Supplied material:
*** Block opens ***

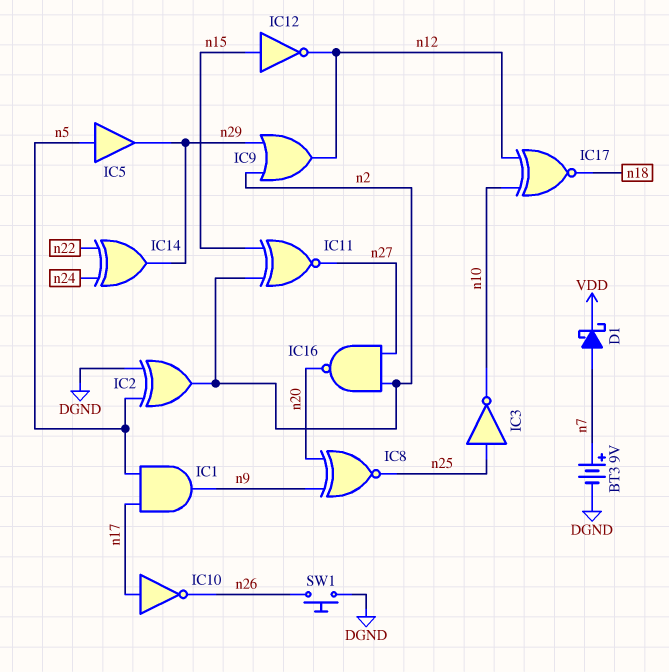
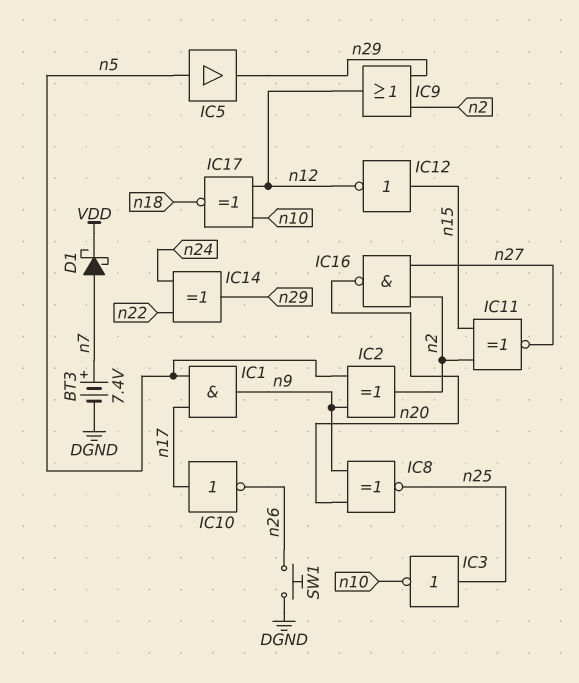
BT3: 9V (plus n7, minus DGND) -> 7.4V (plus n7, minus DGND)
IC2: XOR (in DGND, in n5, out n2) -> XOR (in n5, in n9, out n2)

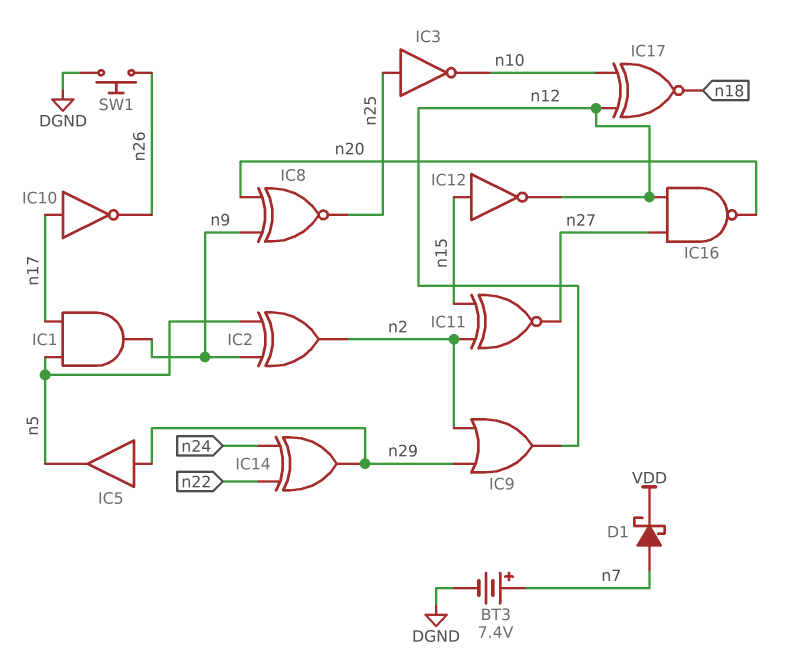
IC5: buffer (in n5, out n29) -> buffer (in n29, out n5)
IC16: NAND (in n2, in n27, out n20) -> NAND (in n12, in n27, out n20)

*** Block closes ***
*** Block opens ***

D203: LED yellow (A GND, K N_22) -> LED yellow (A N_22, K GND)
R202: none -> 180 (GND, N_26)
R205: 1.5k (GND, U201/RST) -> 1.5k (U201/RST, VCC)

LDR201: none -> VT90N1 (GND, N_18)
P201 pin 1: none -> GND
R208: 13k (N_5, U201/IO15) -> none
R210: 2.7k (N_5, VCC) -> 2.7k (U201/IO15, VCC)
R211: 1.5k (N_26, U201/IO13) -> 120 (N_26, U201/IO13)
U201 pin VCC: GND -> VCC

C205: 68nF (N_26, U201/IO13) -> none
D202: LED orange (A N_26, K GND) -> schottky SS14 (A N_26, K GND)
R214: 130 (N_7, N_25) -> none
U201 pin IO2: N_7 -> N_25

*** Block closes ***

Task details:
Going through the material above, work out how many lines contain the string "none" and give only that figure.

Solution:
6